#### What you should do
The listing below must be repeated word for word, without its pictures.

#### Data section

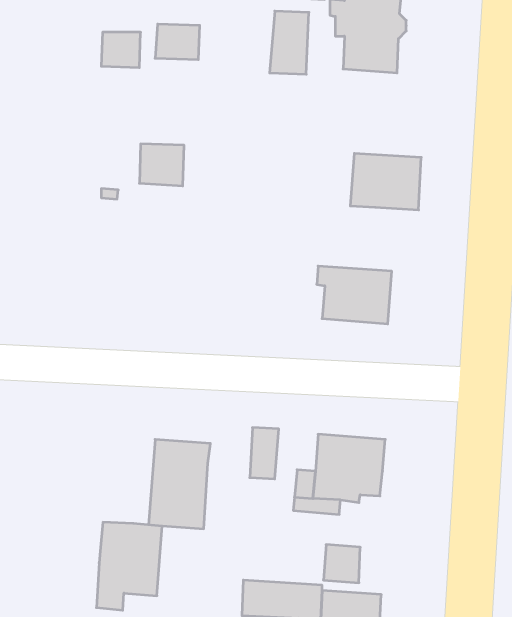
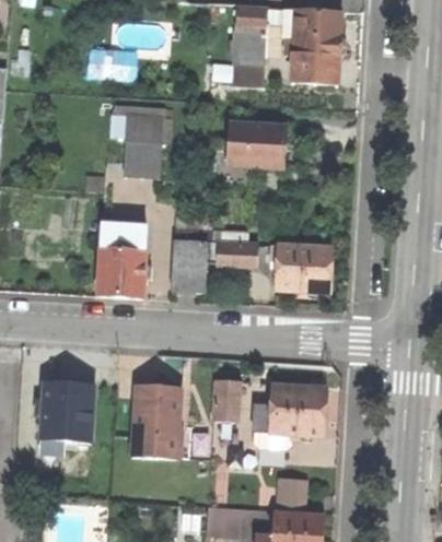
building: [155,24,200,60] -> [125,113,162,142]
building: [350,153,421,210] -> [228,123,287,170]
building: none -> [100,220,153,295]
building: none -> [171,227,259,290]
building: [96,522,162,610] -> [40,384,95,457]

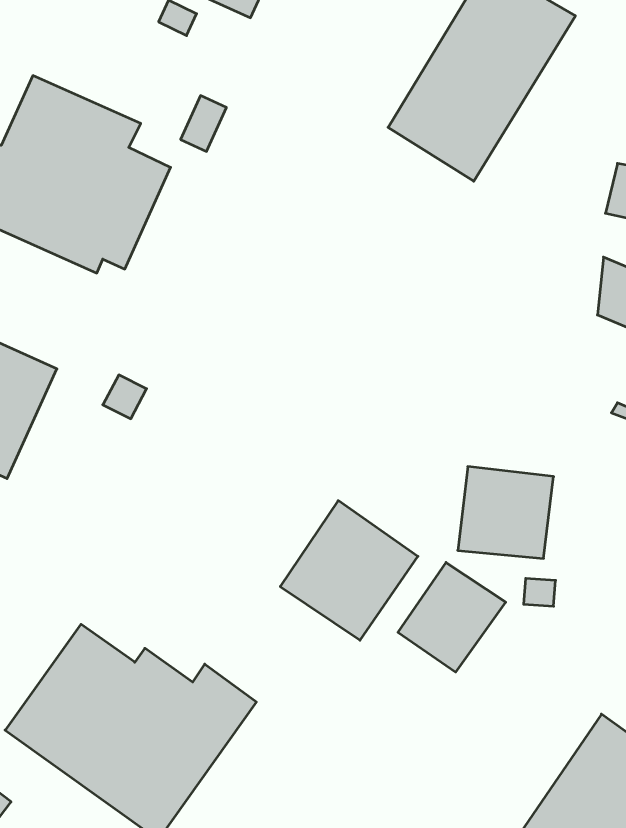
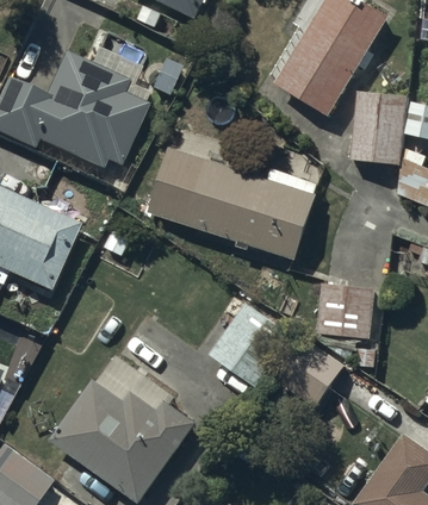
building: none -> [353,88,408,162]
building: none -> [150,146,317,257]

#### Written answer
building: [155,24,200,60] -> [125,113,162,142]
building: [350,153,421,210] -> [228,123,287,170]
building: none -> [100,220,153,295]
building: none -> [171,227,259,290]
building: [96,522,162,610] -> [40,384,95,457]

building: none -> [353,88,408,162]
building: none -> [150,146,317,257]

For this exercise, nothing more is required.